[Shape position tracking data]
*** Block opens ***

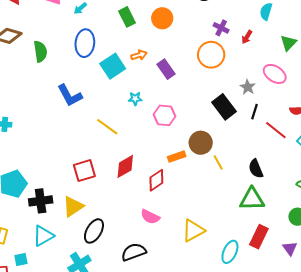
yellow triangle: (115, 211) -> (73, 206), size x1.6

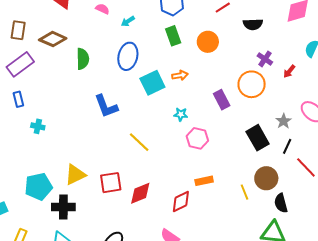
purple rectangle: (166, 69) -> (222, 100), moved
cyan star: (135, 99) -> (181, 114), moved
brown circle: (201, 143) -> (266, 178), moved
red diamond: (125, 166) -> (140, 193), moved
yellow triangle: (73, 206) -> (75, 175), moved

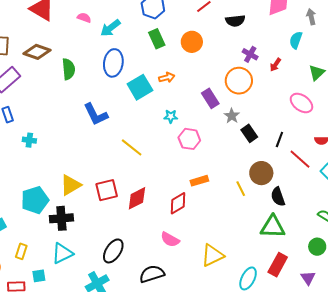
cyan arrow: (128, 21) -> (110, 28), size x1.5
gray star: (283, 121) -> (232, 116), moved
black rectangle: (258, 138) -> (249, 133), size x0.7

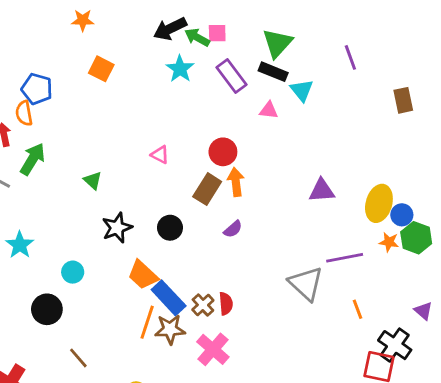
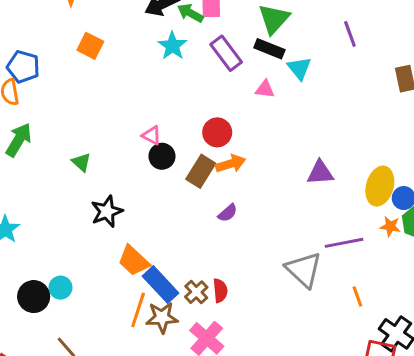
orange arrow: (236, 182) -> (231, 164), turned 80
black circle: (170, 228) -> (162, 156), moved
cyan circle: (73, 272) -> (60, 288), moved

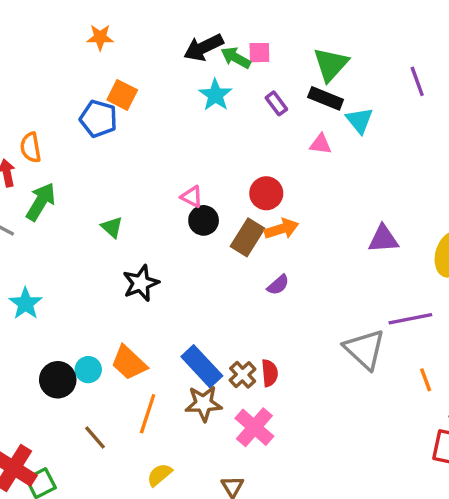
purple rectangle: (226, 53) -> (276, 103), size x0.6
blue pentagon: (23, 67) -> (98, 119), moved
orange trapezoid: (134, 261) -> (129, 363), moved
orange line: (138, 310) -> (148, 414), moved

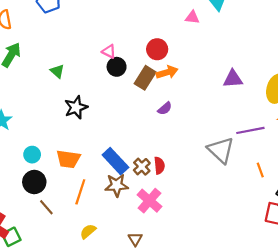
orange trapezoid: (129, 363) -> (68, 159), turned -35
cyan circle: (88, 370) -> (32, 155), moved
black circle: (58, 380) -> (34, 182), moved

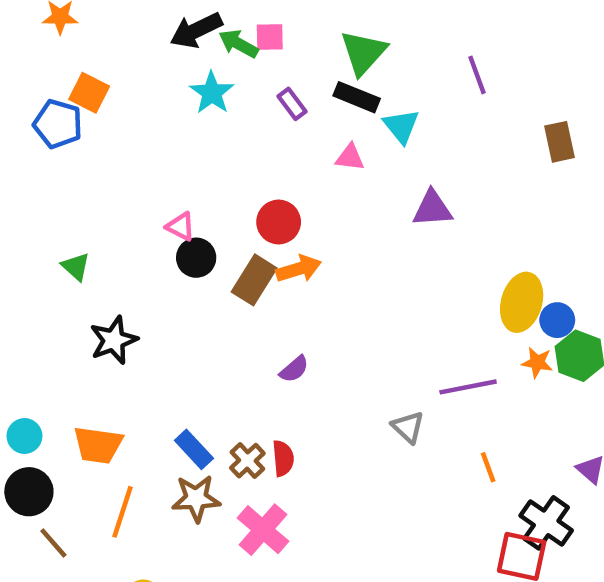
purple triangle: (233, 79) -> (432, 209), moved
purple semicircle: (165, 108) -> (294, 369), moved
gray triangle: (221, 150) -> (408, 427), size x0.6
blue rectangle: (115, 161) -> (194, 449), size x0.7

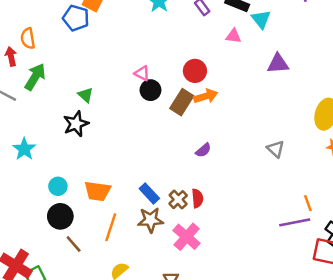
black star: (114, 340) -> (76, 124), moved
purple line: (468, 387) -> (295, 222), moved
gray triangle: (408, 427) -> (276, 149), moved

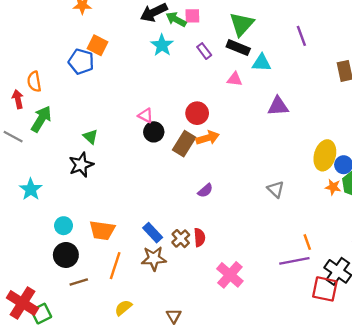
cyan triangle: (261, 19) -> (262, 63), turned -48
pink cross: (187, 237) -> (230, 275), moved
brown line: (74, 244) -> (79, 282), turned -66

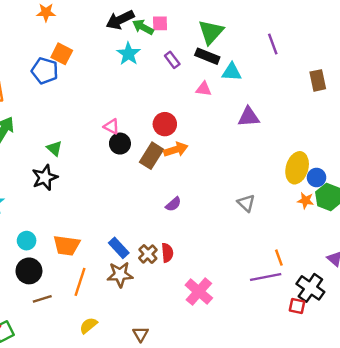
red square: (325, 289) -> (297, 306), size x0.6

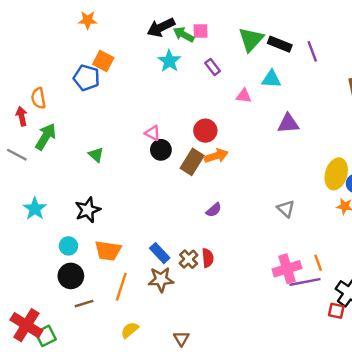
black rectangle: (207, 56) -> (280, 44), moved
black star: (45, 178) -> (88, 210), moved
pink cross: (199, 292) -> (287, 269), moved, turned 32

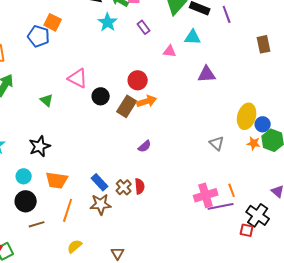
pink triangle: (153, 133) -> (78, 78), moved, size x1.5
gray triangle: (286, 209) -> (217, 143), moved

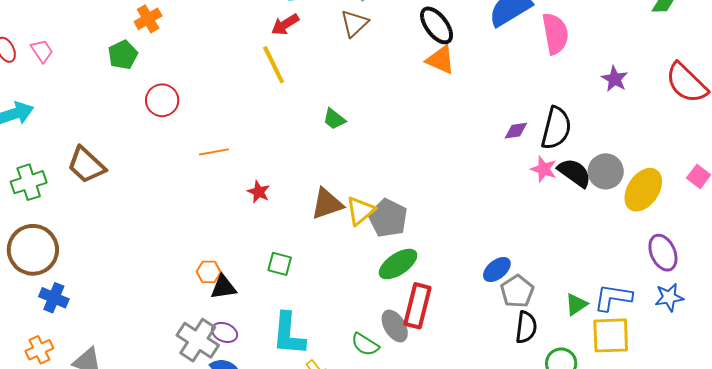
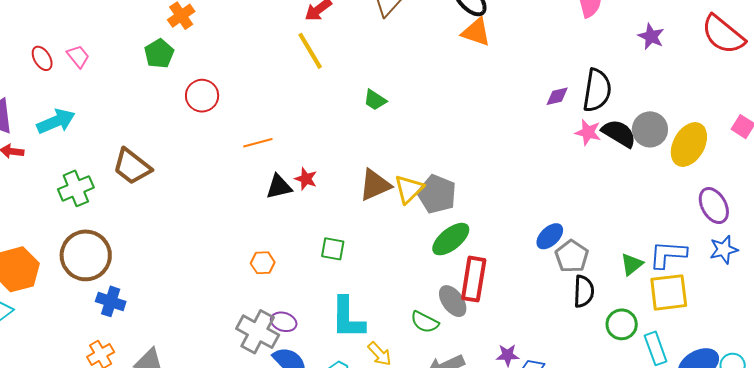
black triangle: (223, 287) -> (279, 187), moved

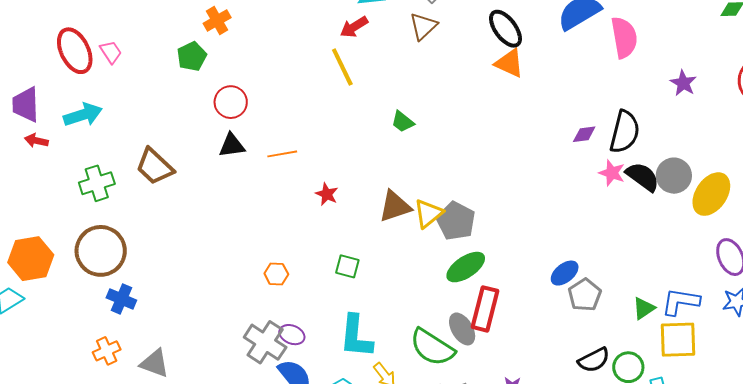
red ellipse: (42, 58) -> (75, 51), size x1.8
black triangle: (279, 187) -> (232, 145), moved
black semicircle: (584, 291) -> (594, 360), moved, turned 56
green semicircle: (425, 322) -> (432, 347), size x1.6

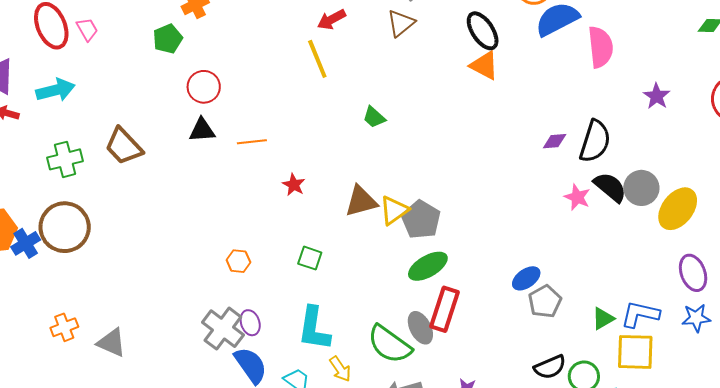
pink star: (612, 173) -> (577, 197), moved
blue cross: (121, 299) -> (26, 243), moved, turned 32
purple ellipse: (292, 335) -> (250, 323), turned 45

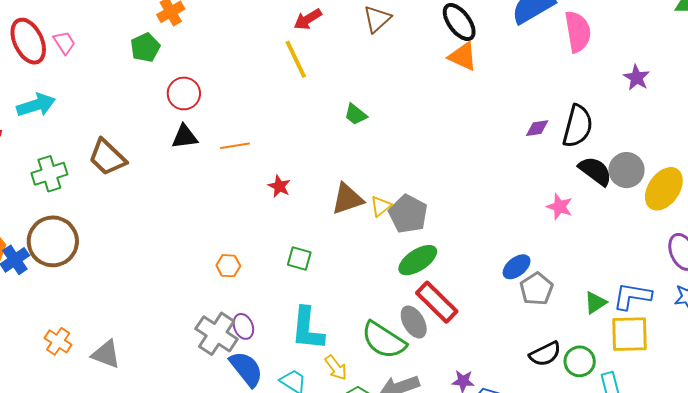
pink star: (577, 197) -> (560, 207), moved
yellow triangle: (394, 210) -> (381, 206), size x0.7
red rectangle: (445, 309) -> (437, 302), turned -60
orange cross: (64, 327) -> (58, 341), turned -32

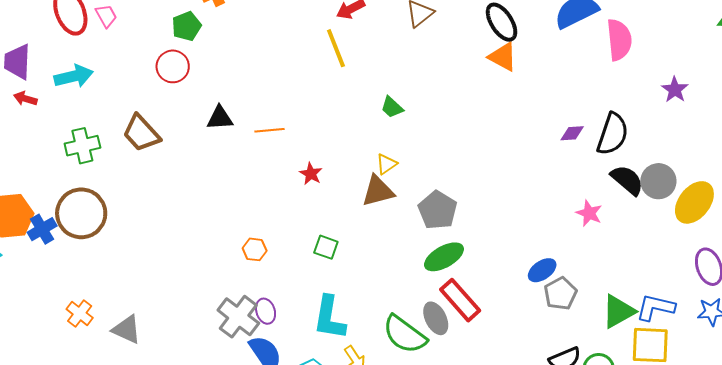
red circle: (184, 93) -> (173, 66), moved
yellow triangle: (381, 206) -> (387, 164), moved
green triangle: (595, 303) -> (618, 311), size x1.5

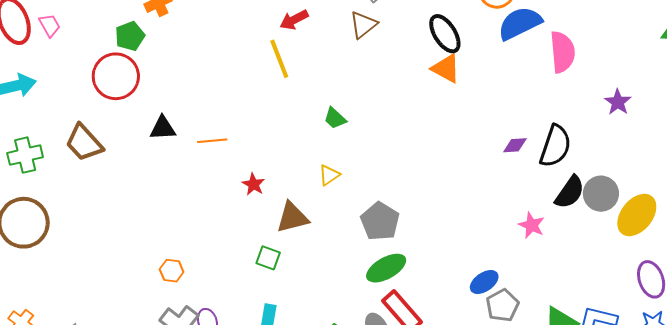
red circle: (173, 66) -> (116, 76), size x1.4
black semicircle: (627, 180) -> (570, 192), turned 84
brown triangle: (378, 191) -> (292, 217), moved
orange hexagon: (255, 249) -> (172, 271), moved

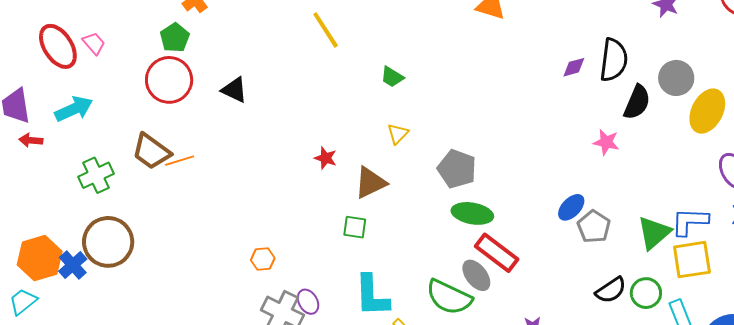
black triangle: (163, 128) -> (234, 90), moved, turned 40
orange line: (212, 141) -> (180, 161), moved
gray circle: (601, 194) -> (676, 78), moved
green ellipse: (386, 268) -> (472, 213), turned 51

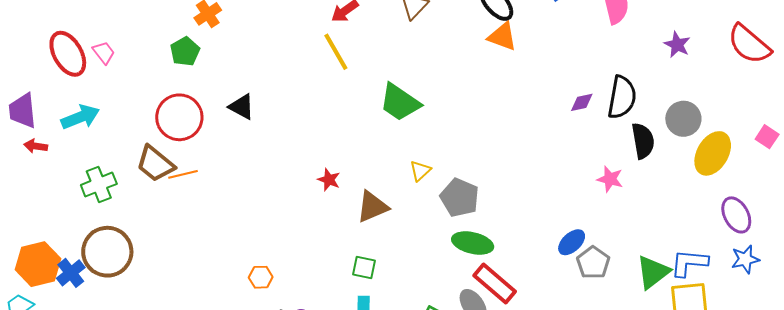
green trapezoid: (392, 77) -> (400, 102), size x1.8
red circle: (169, 80) -> (179, 117), moved
black semicircle: (637, 102) -> (643, 141), turned -36
yellow triangle: (398, 134) -> (420, 171), moved
green square: (355, 227) -> (364, 268), moved

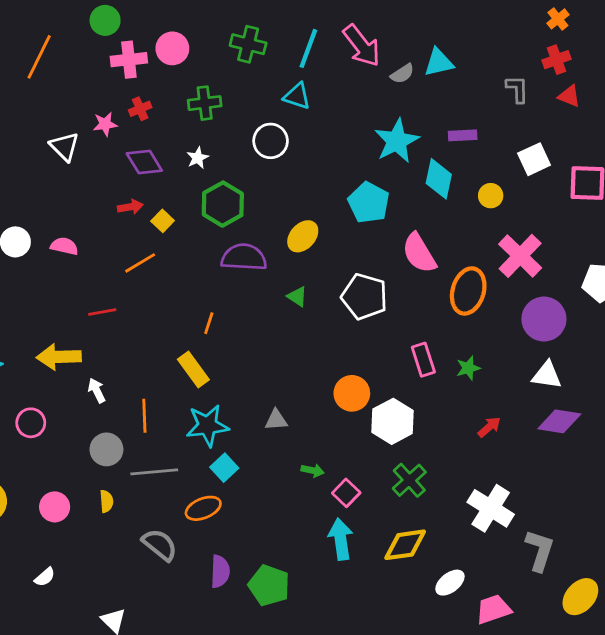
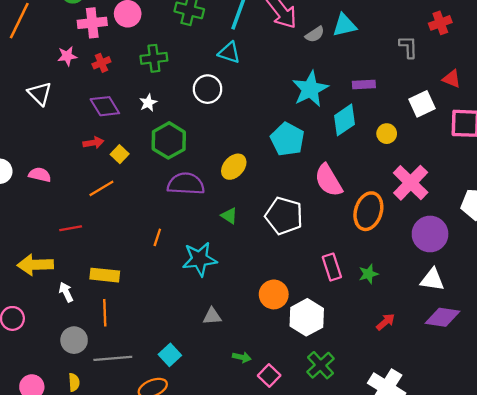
red triangle: (569, 96) -> (452, 79), moved
pink star: (105, 124) -> (67, 56), moved
cyan diamond: (439, 179) -> (344, 120), turned 44
yellow rectangle: (193, 369) -> (105, 275), moved, turned -48
cyan star: (207, 426) -> (200, 259), moved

*** Block closes ***

Exercise requirements –
Return all the data exactly, and keep the pictures out.

Written response –
yellow triangle: (115, 211) -> (73, 206), size x1.6

purple rectangle: (166, 69) -> (222, 100), moved
cyan star: (135, 99) -> (181, 114), moved
brown circle: (201, 143) -> (266, 178), moved
red diamond: (125, 166) -> (140, 193), moved
yellow triangle: (73, 206) -> (75, 175), moved

cyan arrow: (128, 21) -> (110, 28), size x1.5
gray star: (283, 121) -> (232, 116), moved
black rectangle: (258, 138) -> (249, 133), size x0.7

orange arrow: (236, 182) -> (231, 164), turned 80
black circle: (170, 228) -> (162, 156), moved
cyan circle: (73, 272) -> (60, 288), moved

purple rectangle: (226, 53) -> (276, 103), size x0.6
blue pentagon: (23, 67) -> (98, 119), moved
orange trapezoid: (134, 261) -> (129, 363), moved
orange line: (138, 310) -> (148, 414), moved

orange trapezoid: (129, 363) -> (68, 159), turned -35
cyan circle: (88, 370) -> (32, 155), moved
black circle: (58, 380) -> (34, 182), moved

purple triangle: (233, 79) -> (432, 209), moved
purple semicircle: (165, 108) -> (294, 369), moved
gray triangle: (221, 150) -> (408, 427), size x0.6
blue rectangle: (115, 161) -> (194, 449), size x0.7

black star: (114, 340) -> (76, 124), moved
purple line: (468, 387) -> (295, 222), moved
gray triangle: (408, 427) -> (276, 149), moved

cyan triangle: (261, 19) -> (262, 63), turned -48
pink cross: (187, 237) -> (230, 275), moved
brown line: (74, 244) -> (79, 282), turned -66

red square: (325, 289) -> (297, 306), size x0.6

black rectangle: (207, 56) -> (280, 44), moved
black star: (45, 178) -> (88, 210), moved
pink cross: (199, 292) -> (287, 269), moved, turned 32

pink triangle: (153, 133) -> (78, 78), moved, size x1.5
gray triangle: (286, 209) -> (217, 143), moved

black triangle: (223, 287) -> (279, 187), moved

red ellipse: (42, 58) -> (75, 51), size x1.8
black triangle: (279, 187) -> (232, 145), moved
black semicircle: (584, 291) -> (594, 360), moved, turned 56
green semicircle: (425, 322) -> (432, 347), size x1.6

pink star: (612, 173) -> (577, 197), moved
blue cross: (121, 299) -> (26, 243), moved, turned 32
purple ellipse: (292, 335) -> (250, 323), turned 45

pink star: (577, 197) -> (560, 207), moved
yellow triangle: (394, 210) -> (381, 206), size x0.7
red rectangle: (445, 309) -> (437, 302), turned -60
orange cross: (64, 327) -> (58, 341), turned -32

red circle: (184, 93) -> (173, 66), moved
yellow triangle: (381, 206) -> (387, 164), moved
green triangle: (595, 303) -> (618, 311), size x1.5

red circle: (173, 66) -> (116, 76), size x1.4
black semicircle: (627, 180) -> (570, 192), turned 84
brown triangle: (378, 191) -> (292, 217), moved
orange hexagon: (255, 249) -> (172, 271), moved

black triangle: (163, 128) -> (234, 90), moved, turned 40
orange line: (212, 141) -> (180, 161), moved
gray circle: (601, 194) -> (676, 78), moved
green ellipse: (386, 268) -> (472, 213), turned 51

green trapezoid: (392, 77) -> (400, 102), size x1.8
red circle: (169, 80) -> (179, 117), moved
black semicircle: (637, 102) -> (643, 141), turned -36
yellow triangle: (398, 134) -> (420, 171), moved
green square: (355, 227) -> (364, 268), moved

red triangle: (569, 96) -> (452, 79), moved
pink star: (105, 124) -> (67, 56), moved
cyan diamond: (439, 179) -> (344, 120), turned 44
yellow rectangle: (193, 369) -> (105, 275), moved, turned -48
cyan star: (207, 426) -> (200, 259), moved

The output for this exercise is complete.